*** Material provided Section Begins ***
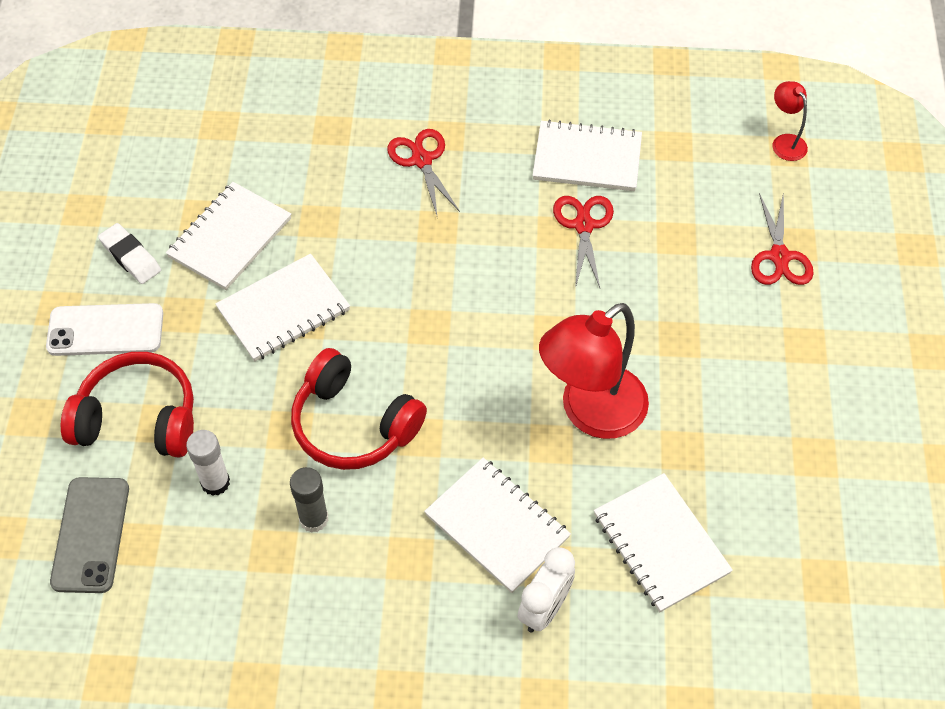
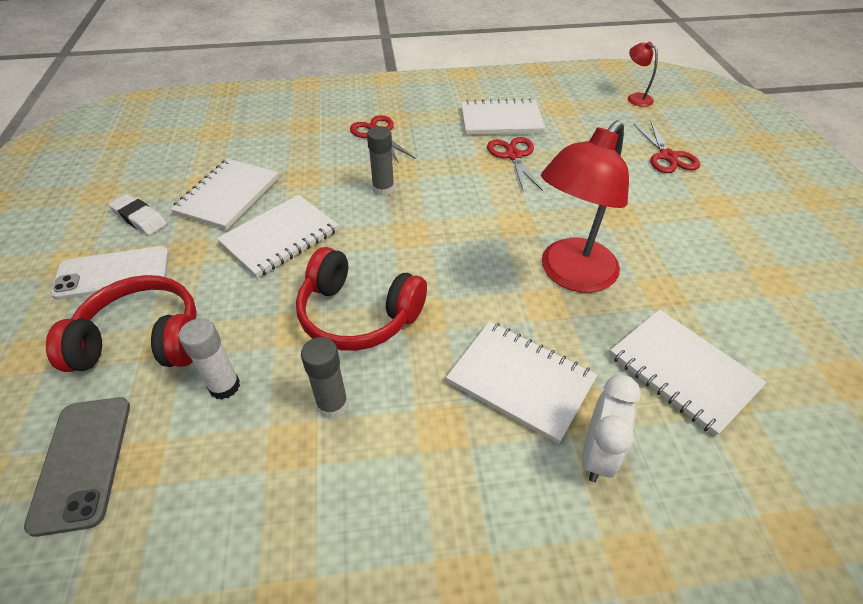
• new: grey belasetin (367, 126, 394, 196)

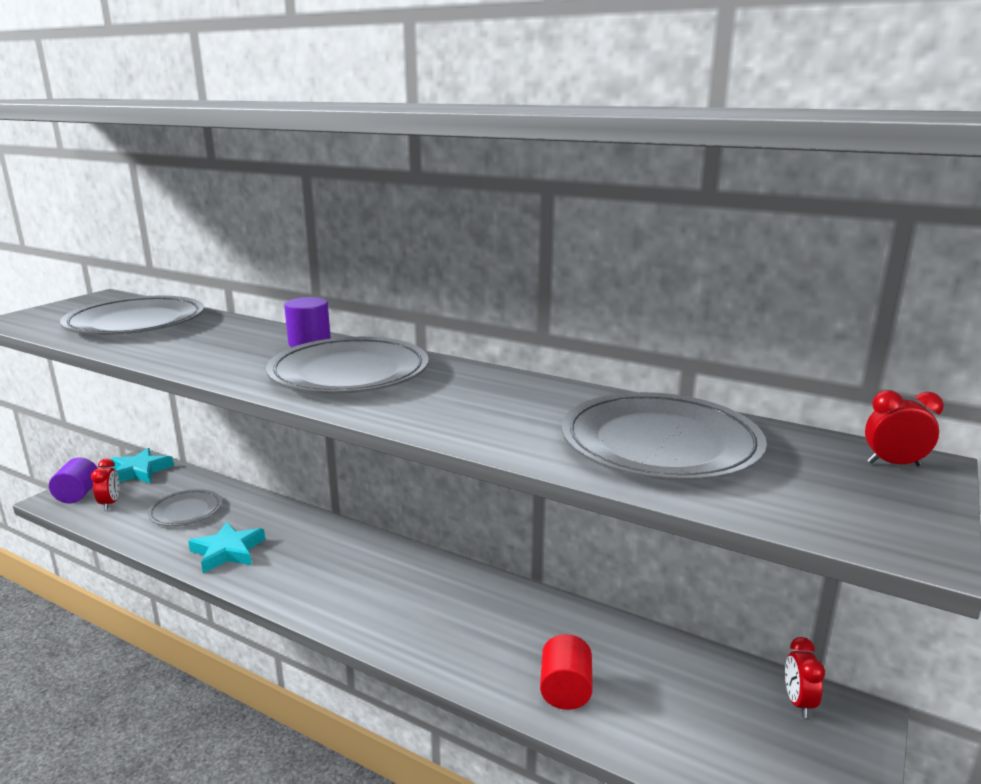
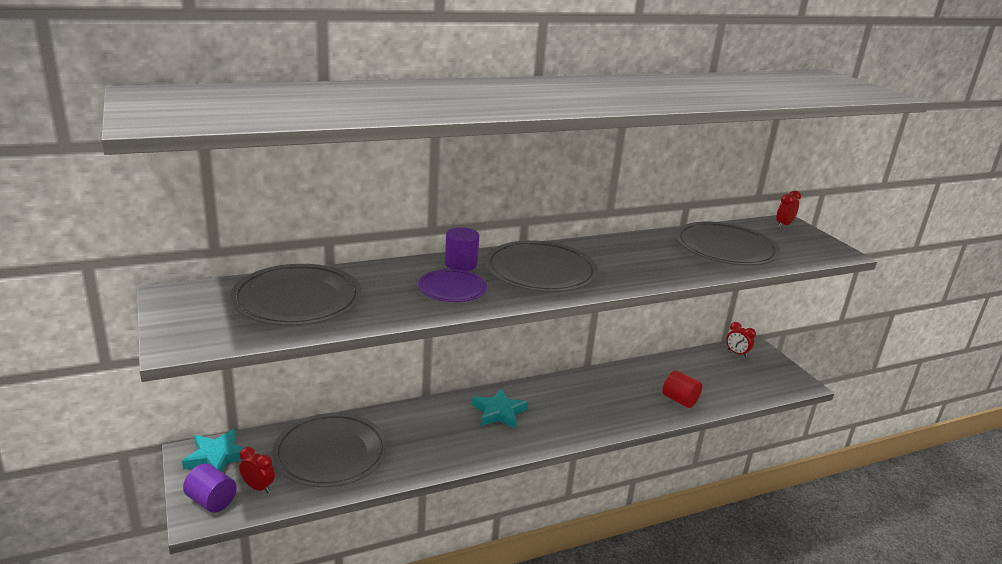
• new: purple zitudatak (418, 269, 487, 302)
• shifted: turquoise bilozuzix (188, 521, 265, 573) to (472, 388, 528, 429)
• scaled: grey zitudatak (148, 489, 222, 526) = (272, 413, 387, 488) x1.74

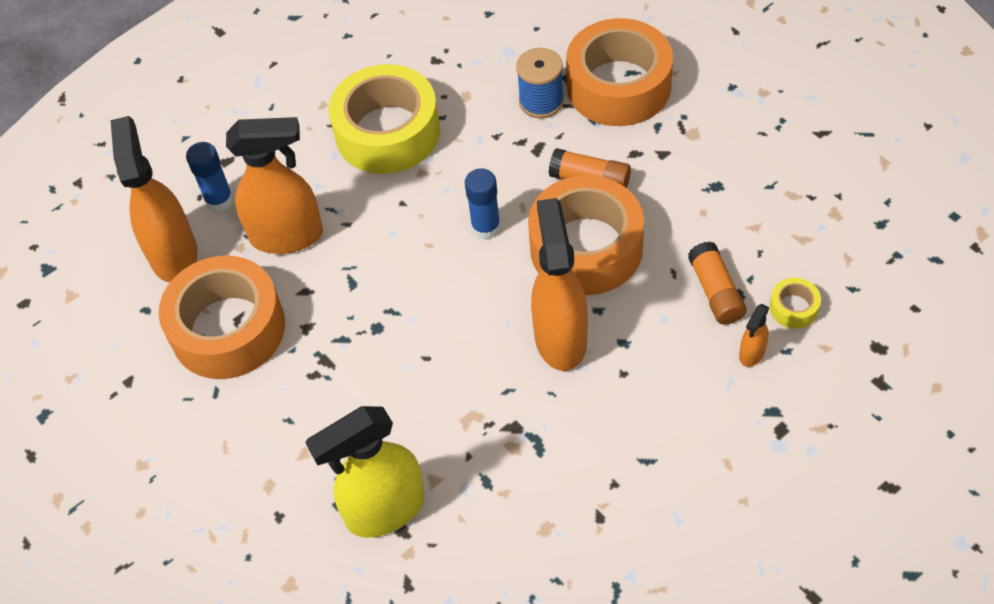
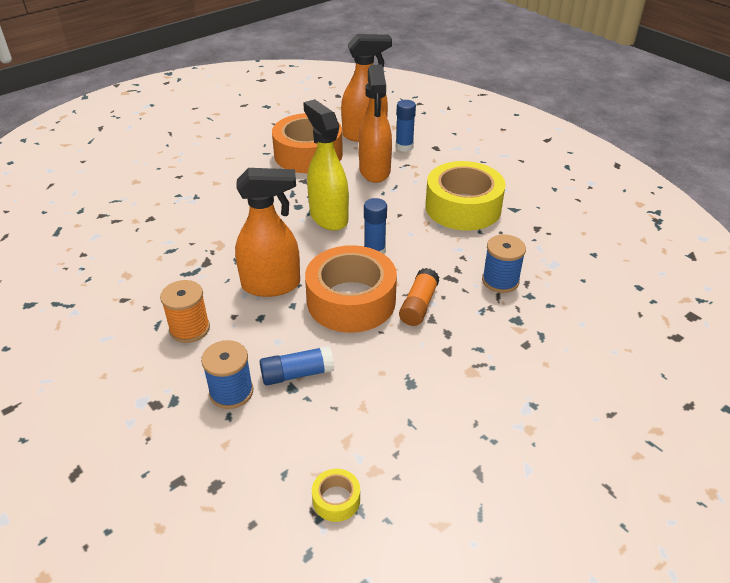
• gone: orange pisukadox (566, 18, 673, 126)
• new: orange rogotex (160, 280, 210, 343)
• shifted: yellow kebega (306, 406, 425, 537) to (303, 99, 349, 231)
• shifted: yellow pisukadox (770, 278, 821, 329) to (312, 469, 360, 522)
• swapped: orange kebega (739, 304, 769, 367) to blue rogotex (201, 340, 253, 409)
• repainted: orange belasetin (688, 242, 747, 325) to blue belasetin (260, 346, 334, 385)

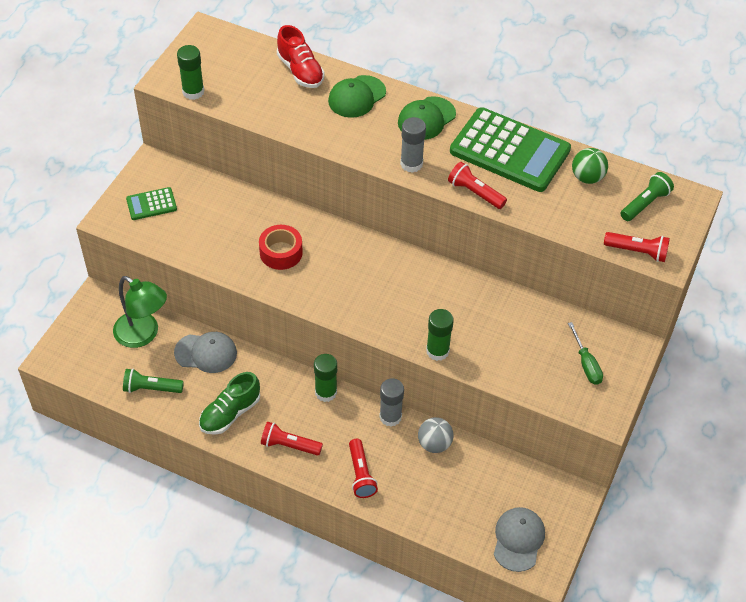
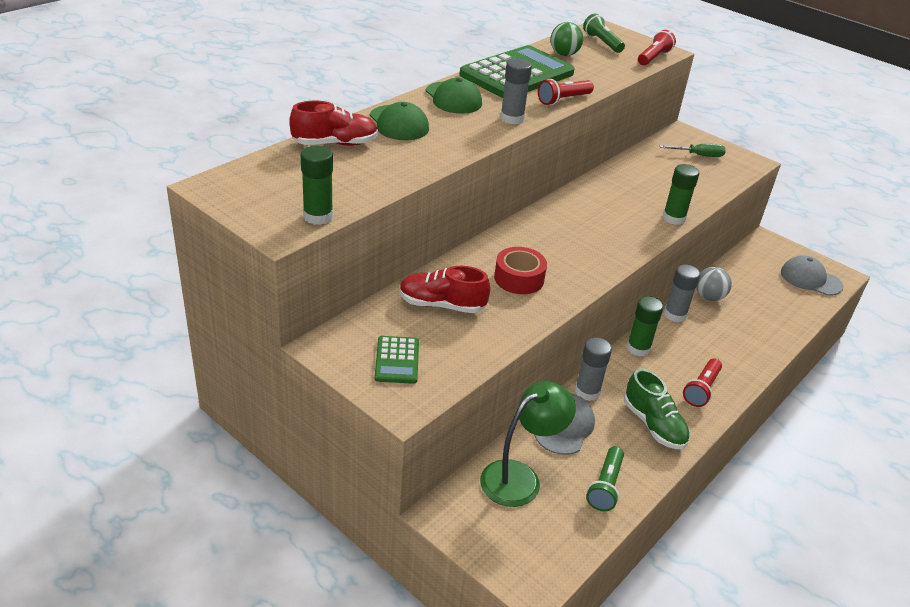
• gone: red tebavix (349, 439, 378, 498)
• new: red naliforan (399, 266, 490, 313)
• new: grey belasetin (575, 338, 612, 401)

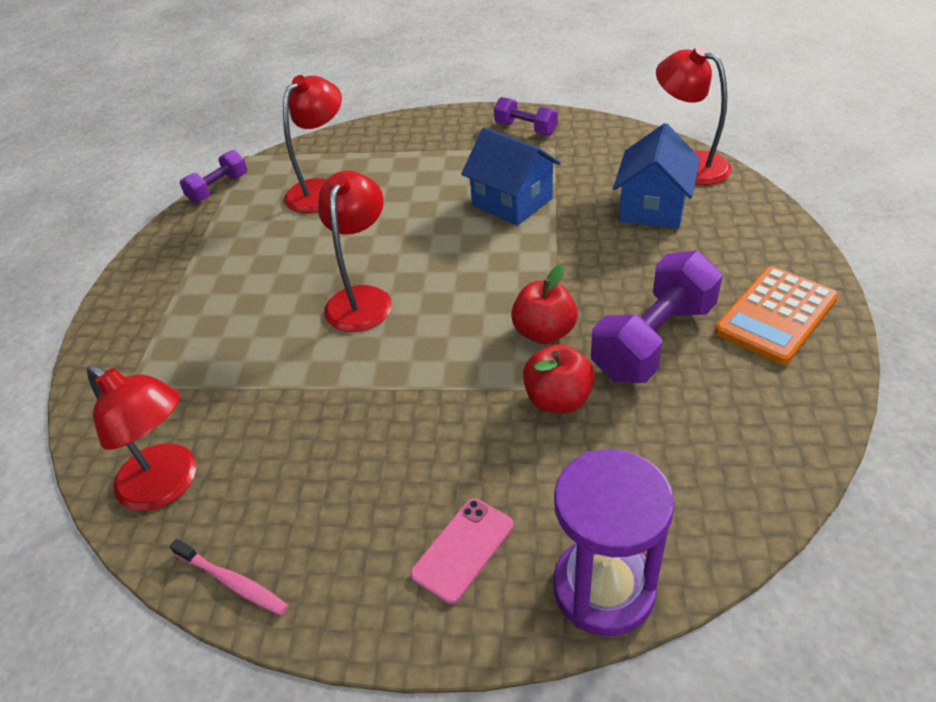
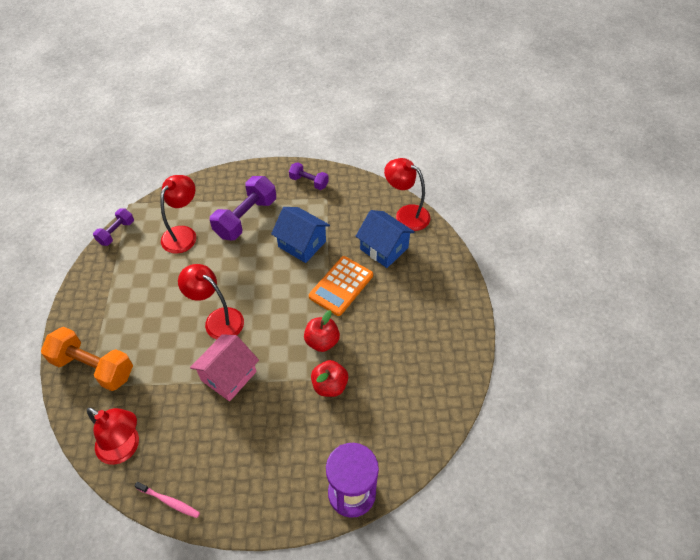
• gone: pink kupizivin (410, 498, 513, 604)
• new: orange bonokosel (41, 327, 133, 391)
• new: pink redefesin (190, 334, 259, 401)
• shifted: purple bonokosel (591, 251, 723, 383) to (210, 176, 276, 240)
• shifted: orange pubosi (715, 266, 838, 365) to (309, 256, 373, 316)
• rotated: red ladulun (318, 171, 392, 332) = (178, 264, 244, 340) 60 degrees counterclockwise
• rotated: blue redefesin (613, 123, 700, 229) = (356, 210, 415, 268) 60 degrees counterclockwise

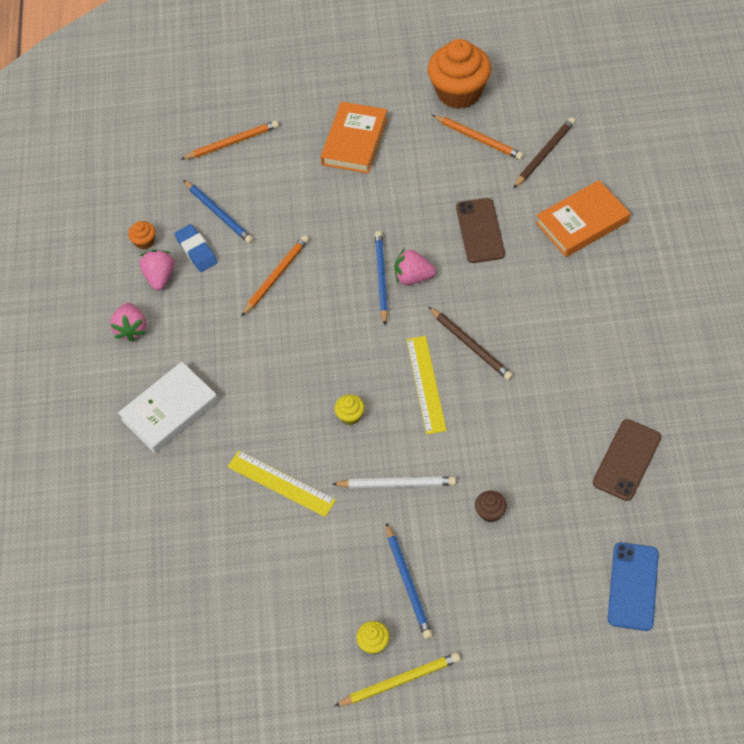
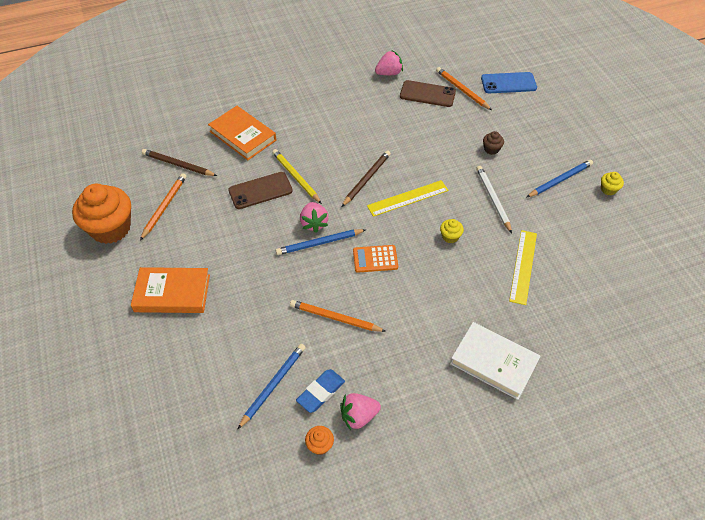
• new: orange pubosi (353, 245, 398, 273)
• shifted: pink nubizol (110, 303, 146, 342) to (375, 50, 403, 75)
• shifted: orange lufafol (180, 120, 279, 160) to (436, 67, 492, 110)
• shifted: yellow lufafol (334, 653, 460, 706) to (272, 149, 322, 204)

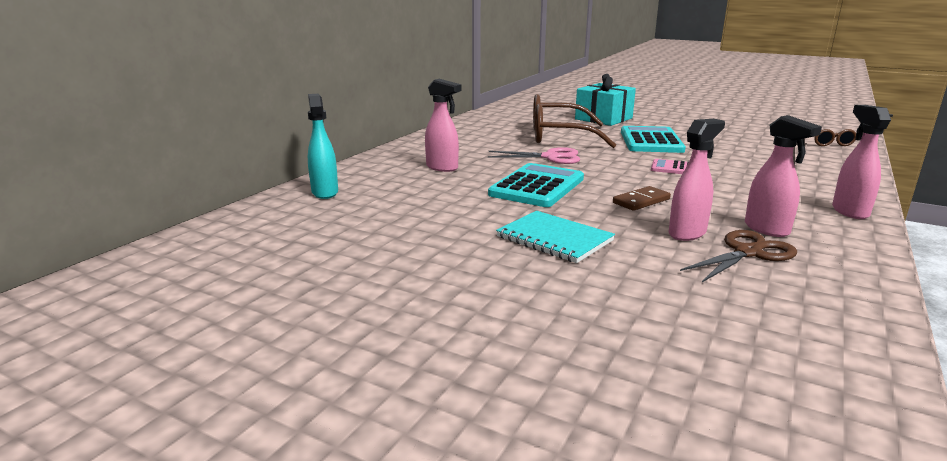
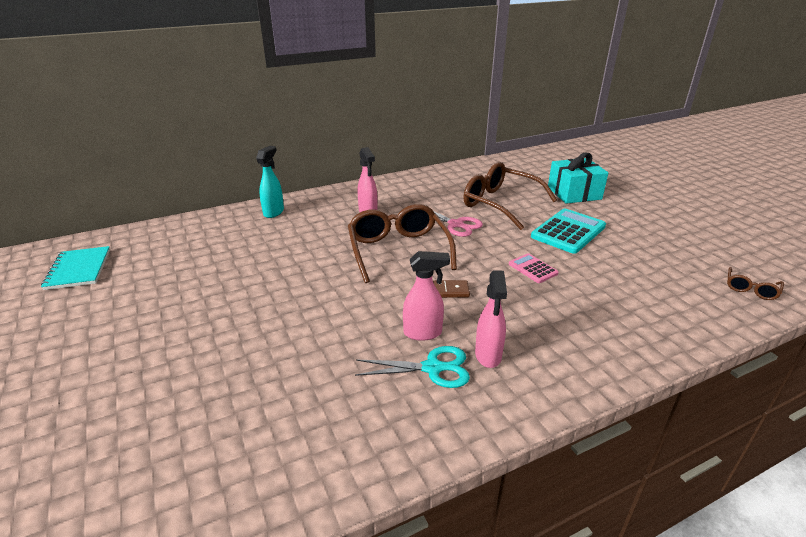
• gone: pink kebega (832, 105, 891, 219)
• shifted: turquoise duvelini (496, 211, 615, 263) to (41, 246, 110, 290)
• swapped: turquoise pubosi (488, 163, 584, 207) to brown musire (348, 204, 457, 283)
• repainted: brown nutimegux (680, 230, 797, 282) to turquoise nutimegux (355, 346, 470, 388)

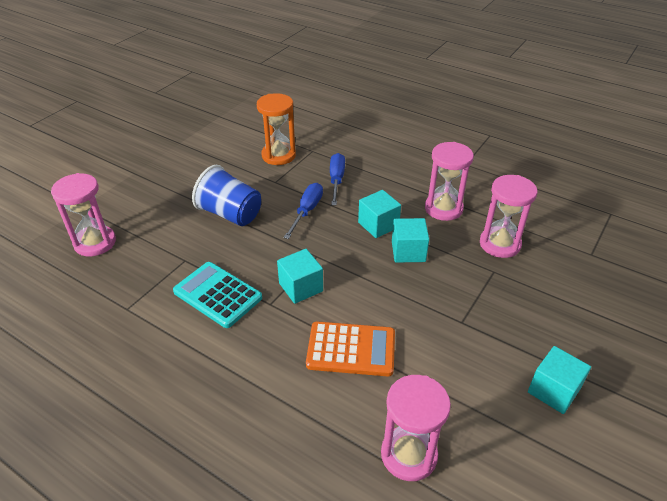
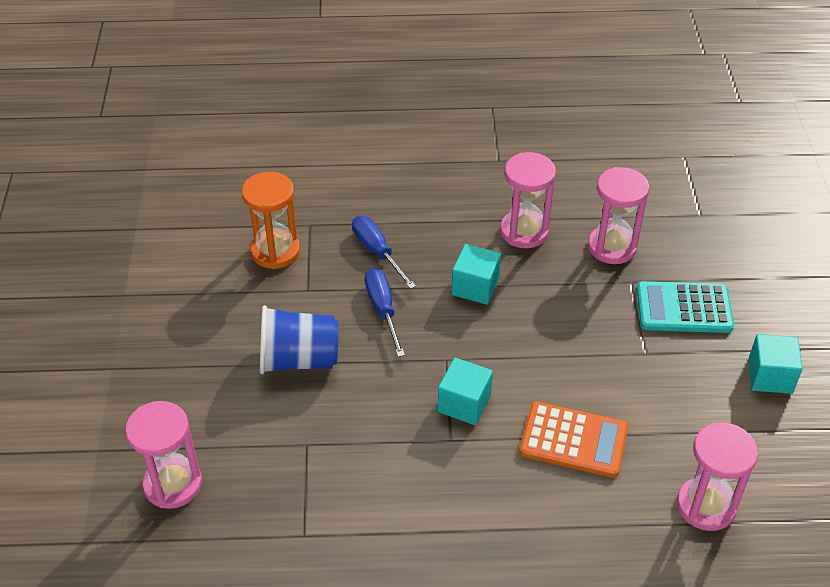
• gone:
*** Material provided Section Ends ***
*Try it*.
Transcribe all records verbatim, no pictures.

*Reply to the exercise*.
• new: grey belasetin (367, 126, 394, 196)

• new: purple zitudatak (418, 269, 487, 302)
• shifted: turquoise bilozuzix (188, 521, 265, 573) to (472, 388, 528, 429)
• scaled: grey zitudatak (148, 489, 222, 526) = (272, 413, 387, 488) x1.74

• gone: orange pisukadox (566, 18, 673, 126)
• new: orange rogotex (160, 280, 210, 343)
• shifted: yellow kebega (306, 406, 425, 537) to (303, 99, 349, 231)
• shifted: yellow pisukadox (770, 278, 821, 329) to (312, 469, 360, 522)
• swapped: orange kebega (739, 304, 769, 367) to blue rogotex (201, 340, 253, 409)
• repainted: orange belasetin (688, 242, 747, 325) to blue belasetin (260, 346, 334, 385)

• gone: red tebavix (349, 439, 378, 498)
• new: red naliforan (399, 266, 490, 313)
• new: grey belasetin (575, 338, 612, 401)

• gone: pink kupizivin (410, 498, 513, 604)
• new: orange bonokosel (41, 327, 133, 391)
• new: pink redefesin (190, 334, 259, 401)
• shifted: purple bonokosel (591, 251, 723, 383) to (210, 176, 276, 240)
• shifted: orange pubosi (715, 266, 838, 365) to (309, 256, 373, 316)
• rotated: red ladulun (318, 171, 392, 332) = (178, 264, 244, 340) 60 degrees counterclockwise
• rotated: blue redefesin (613, 123, 700, 229) = (356, 210, 415, 268) 60 degrees counterclockwise

• new: orange pubosi (353, 245, 398, 273)
• shifted: pink nubizol (110, 303, 146, 342) to (375, 50, 403, 75)
• shifted: orange lufafol (180, 120, 279, 160) to (436, 67, 492, 110)
• shifted: yellow lufafol (334, 653, 460, 706) to (272, 149, 322, 204)

• gone: pink kebega (832, 105, 891, 219)
• shifted: turquoise duvelini (496, 211, 615, 263) to (41, 246, 110, 290)
• swapped: turquoise pubosi (488, 163, 584, 207) to brown musire (348, 204, 457, 283)
• repainted: brown nutimegux (680, 230, 797, 282) to turquoise nutimegux (355, 346, 470, 388)

• gone:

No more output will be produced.